- **TASK STATEMENT**
Gather all lines from the material that contain "black".
═══ DATA FOR THE TASK ═══
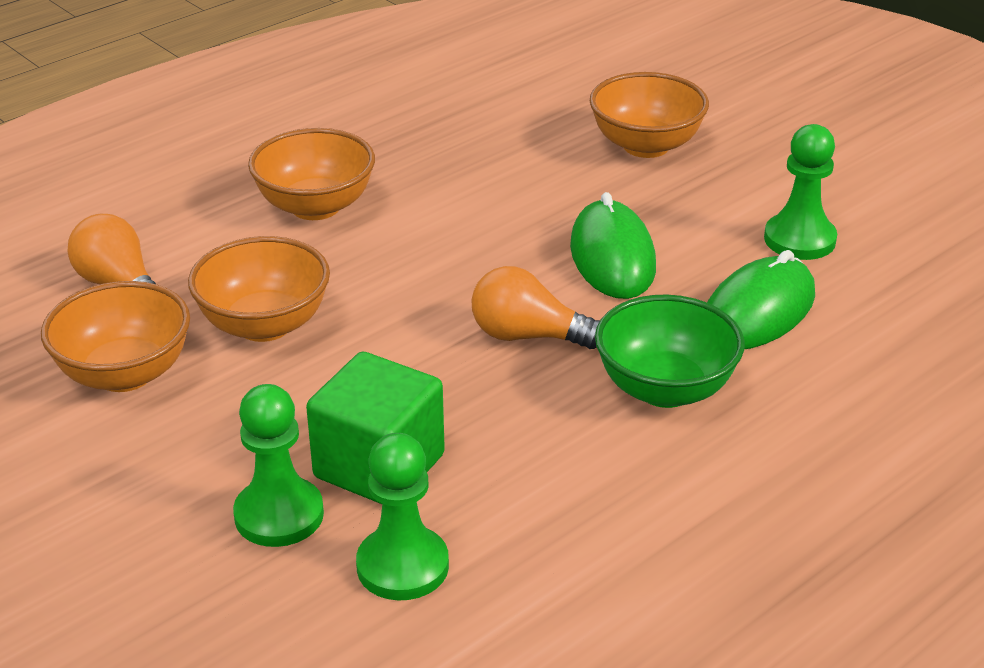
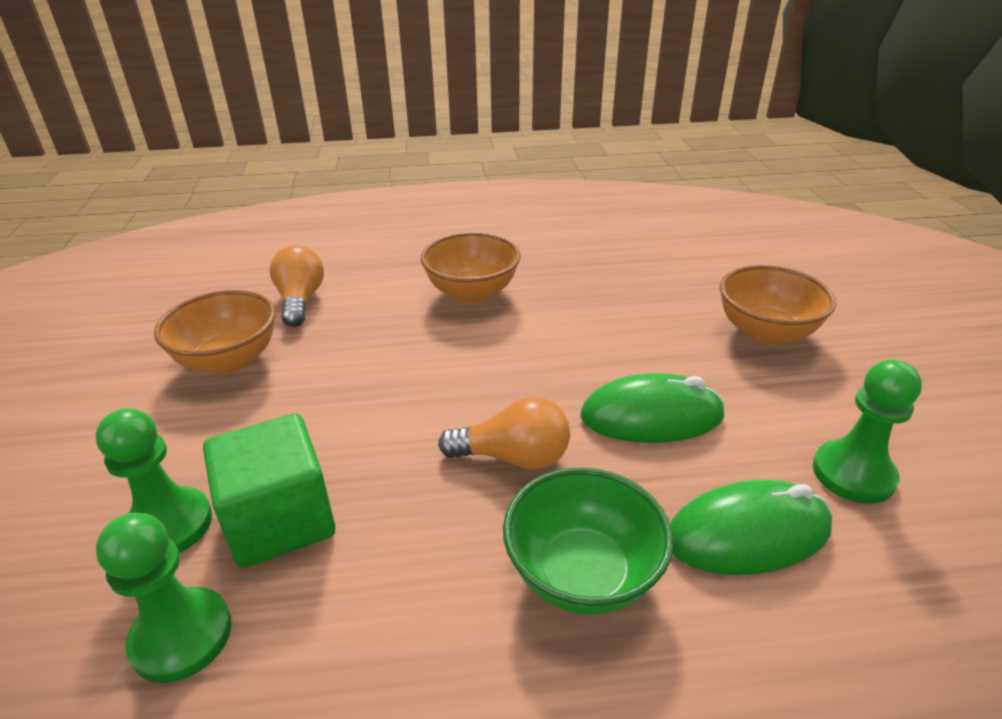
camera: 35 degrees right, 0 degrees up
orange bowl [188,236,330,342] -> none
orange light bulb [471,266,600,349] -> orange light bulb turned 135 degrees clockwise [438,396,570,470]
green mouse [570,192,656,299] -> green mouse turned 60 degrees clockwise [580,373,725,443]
═══
═══ DATA FOR THE TASK ═══
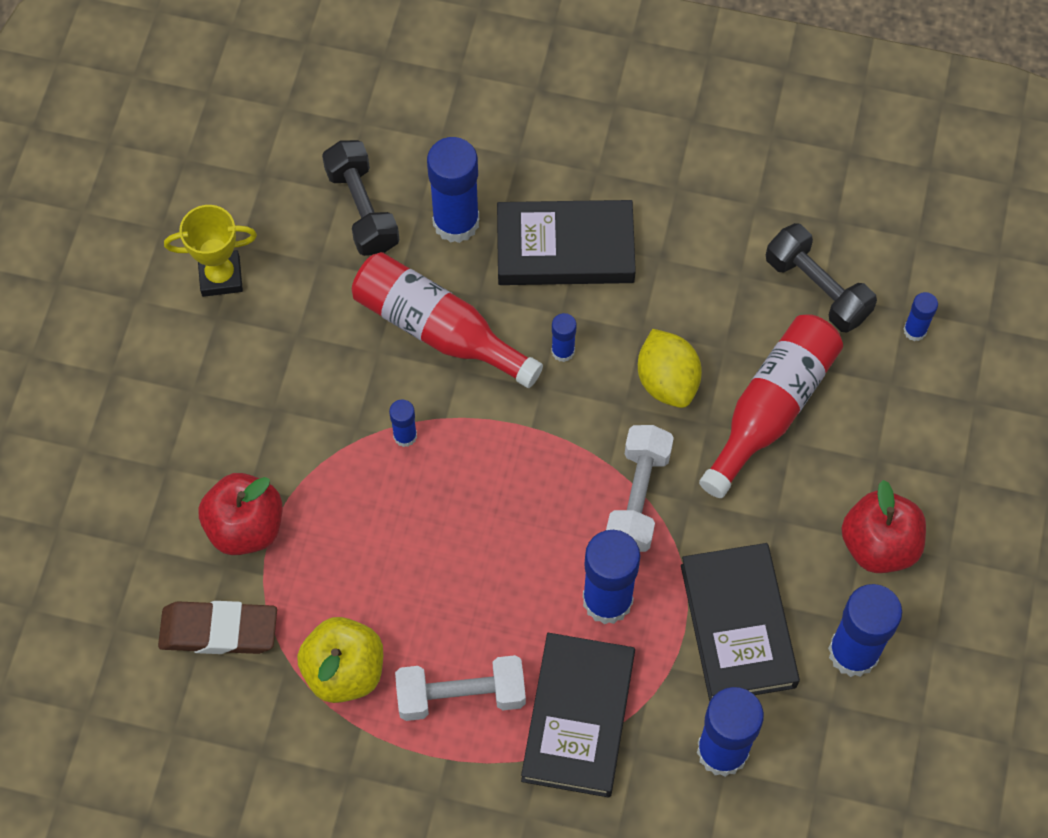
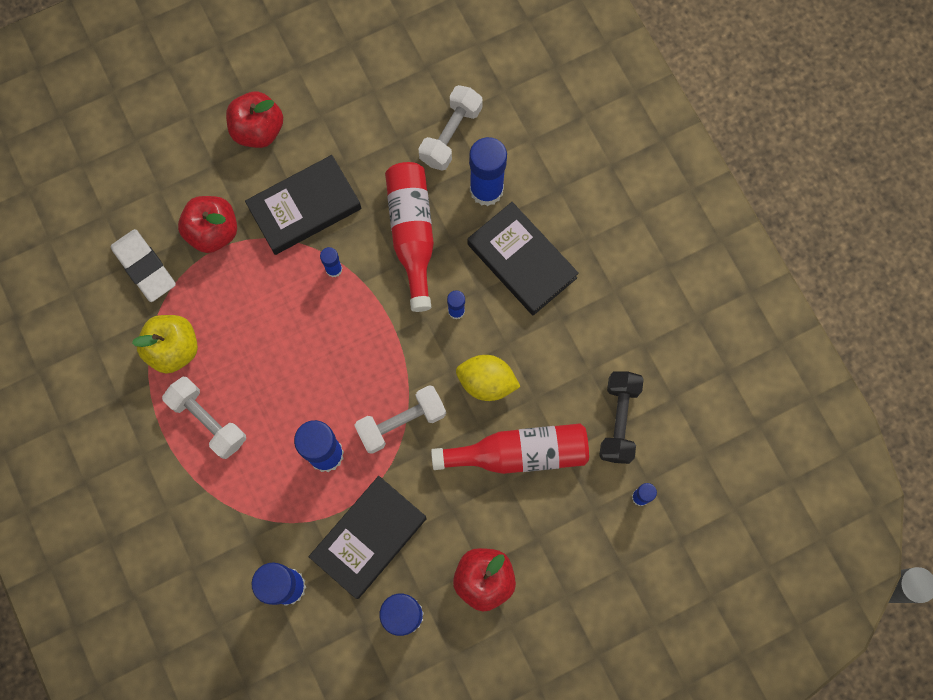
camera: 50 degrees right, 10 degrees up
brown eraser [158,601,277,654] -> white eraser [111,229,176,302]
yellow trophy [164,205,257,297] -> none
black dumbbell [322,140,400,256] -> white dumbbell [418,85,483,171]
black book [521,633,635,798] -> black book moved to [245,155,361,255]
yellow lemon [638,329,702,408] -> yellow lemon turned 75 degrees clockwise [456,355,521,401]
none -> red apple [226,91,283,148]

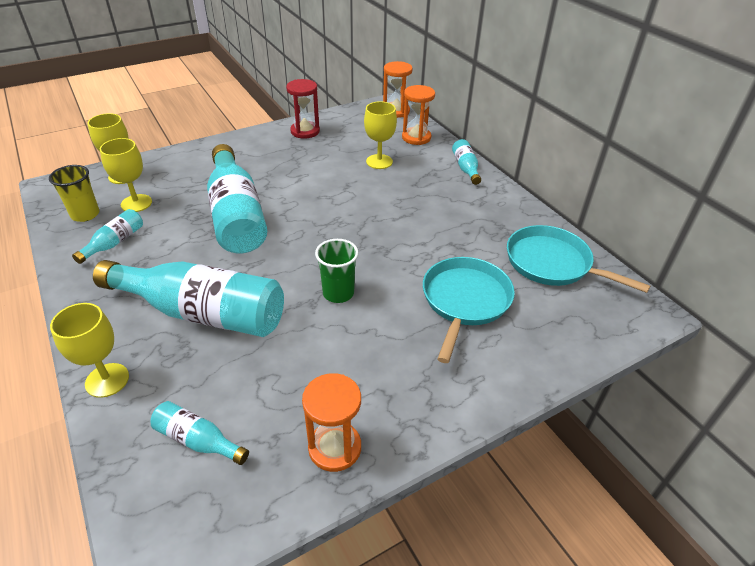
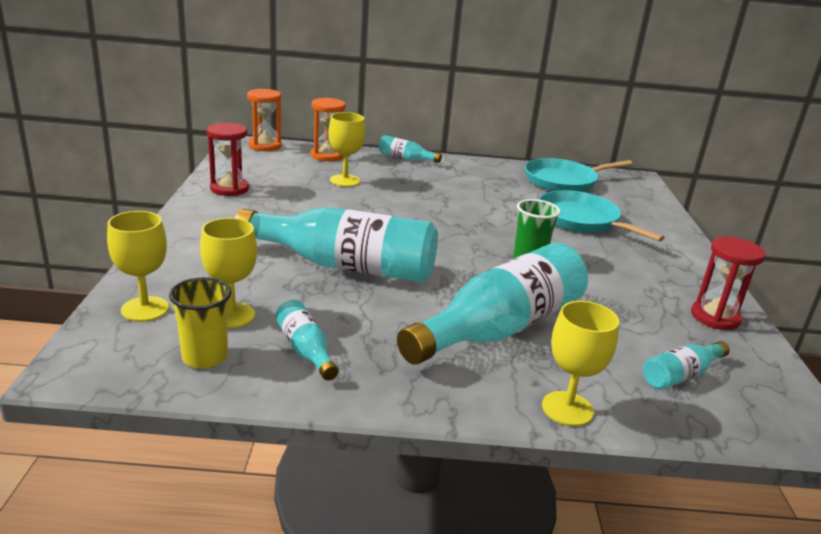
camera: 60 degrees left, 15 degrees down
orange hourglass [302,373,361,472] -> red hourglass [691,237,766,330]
═══
- **TASK OUTPUT**
black dumbbell [322,140,400,256] -> white dumbbell [418,85,483,171]
black book [521,633,635,798] -> black book moved to [245,155,361,255]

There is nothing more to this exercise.